What you need to do
Where a line contains the word "white", copy that line from the records below.

──────── Data supplied ────────

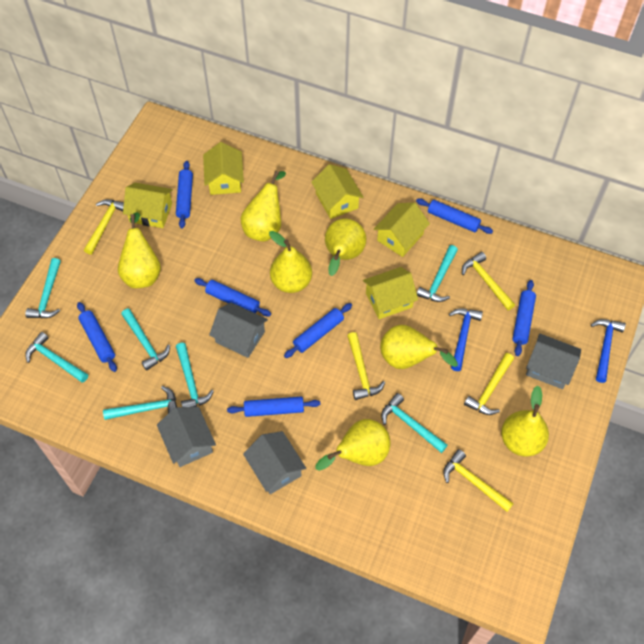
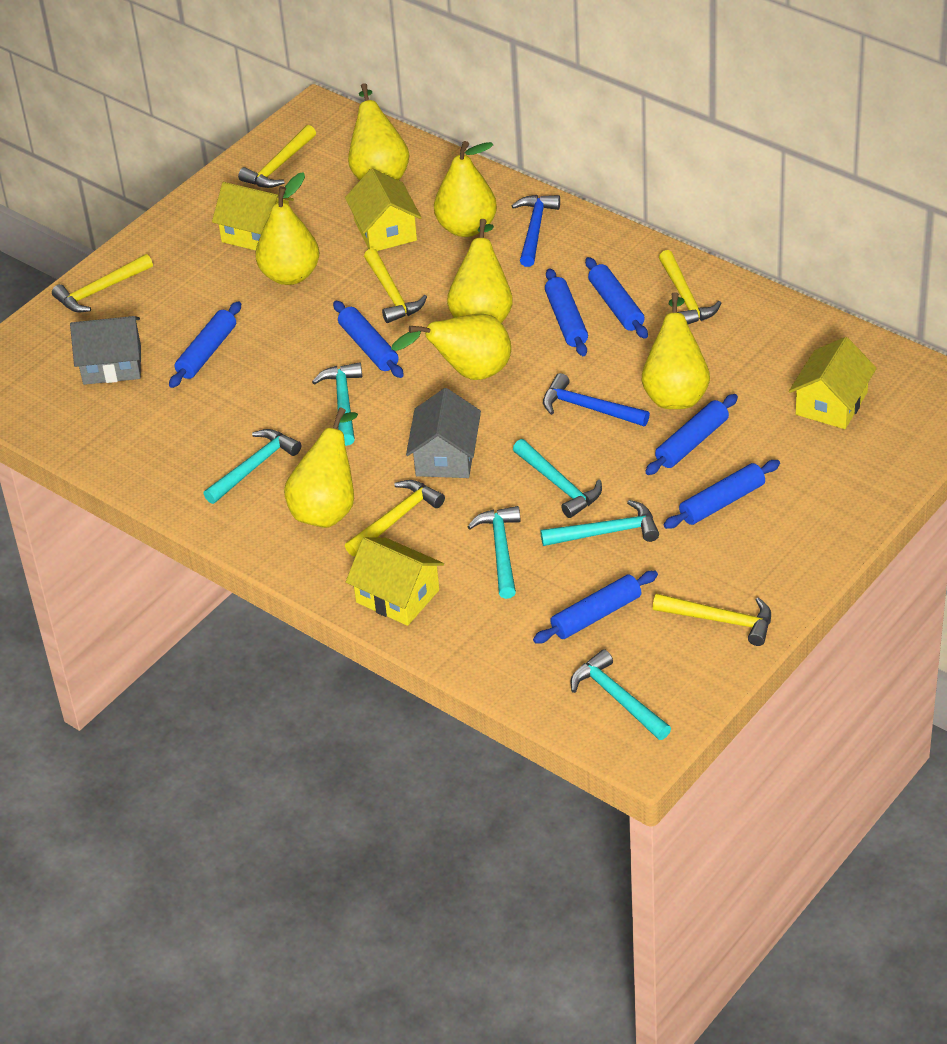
grey house: 4 -> 2
turquoise hammer: 7 -> 6
yellow hammer: 5 -> 6
yellow house: 5 -> 4

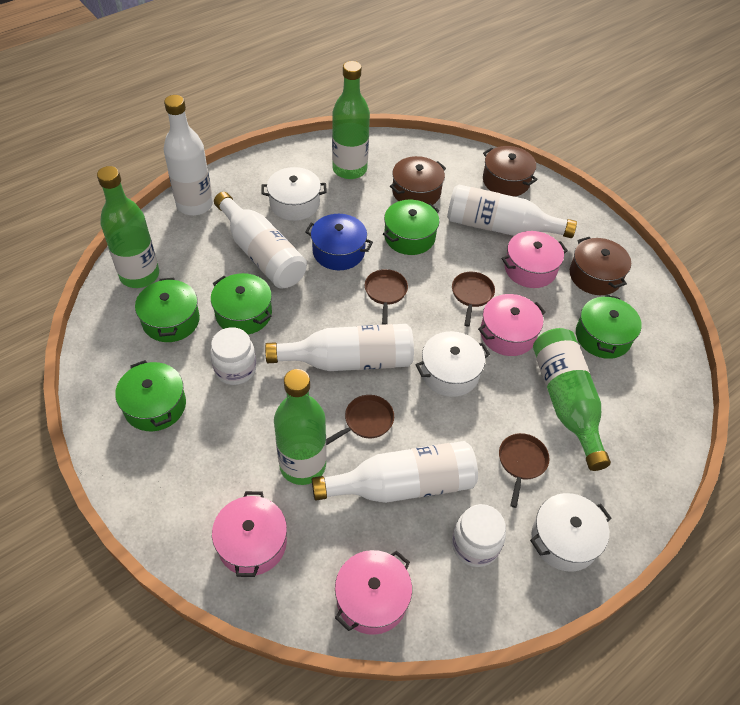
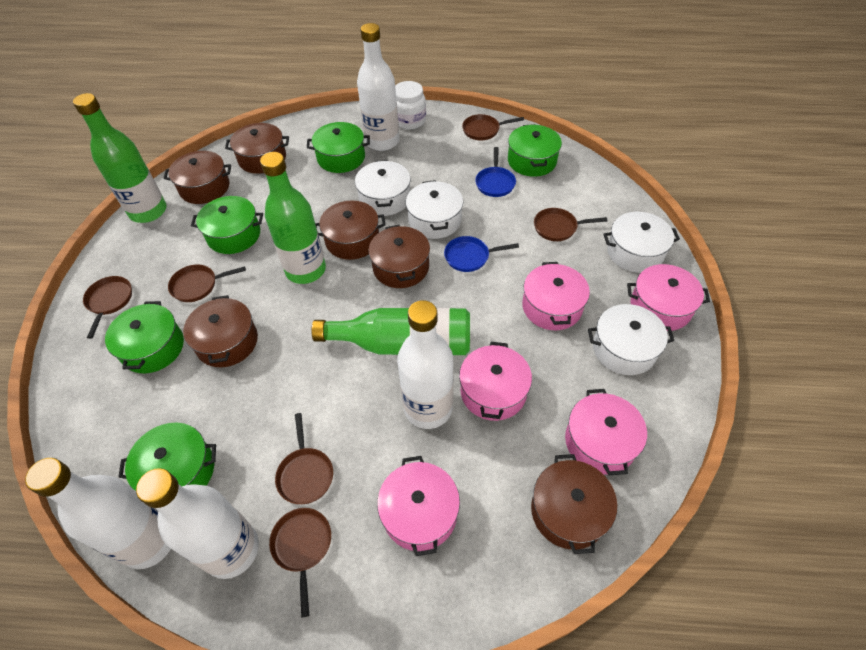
blue pan: 0 -> 2
blue pot: 1 -> 0
brown pan: 4 -> 6
brown pot: 3 -> 6
green bottle: 4 -> 3
pink pot: 4 -> 5
white bottle: 5 -> 4
white jar: 2 -> 1
white pot: 3 -> 4

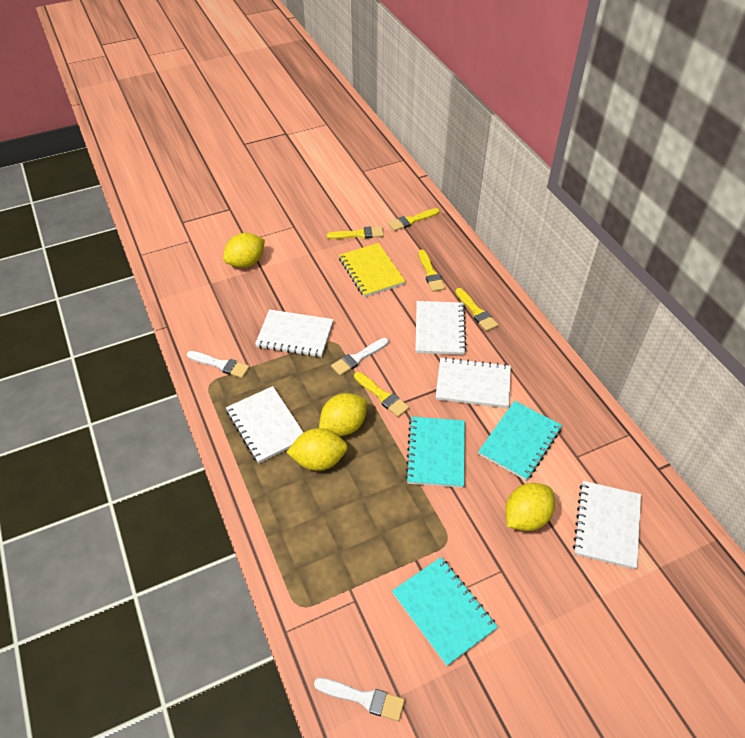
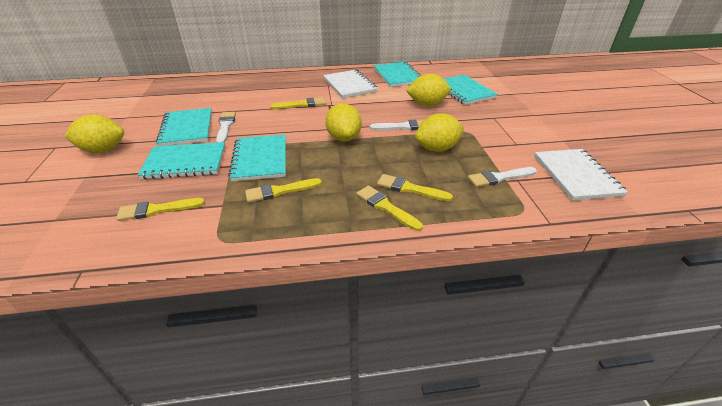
turquoise notebook: 3 -> 5
white notebook: 5 -> 2
yellow notebook: 1 -> 0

────────

Solution for this problem
white bottle: 5 -> 4
white jar: 2 -> 1
white pot: 3 -> 4
white notebook: 5 -> 2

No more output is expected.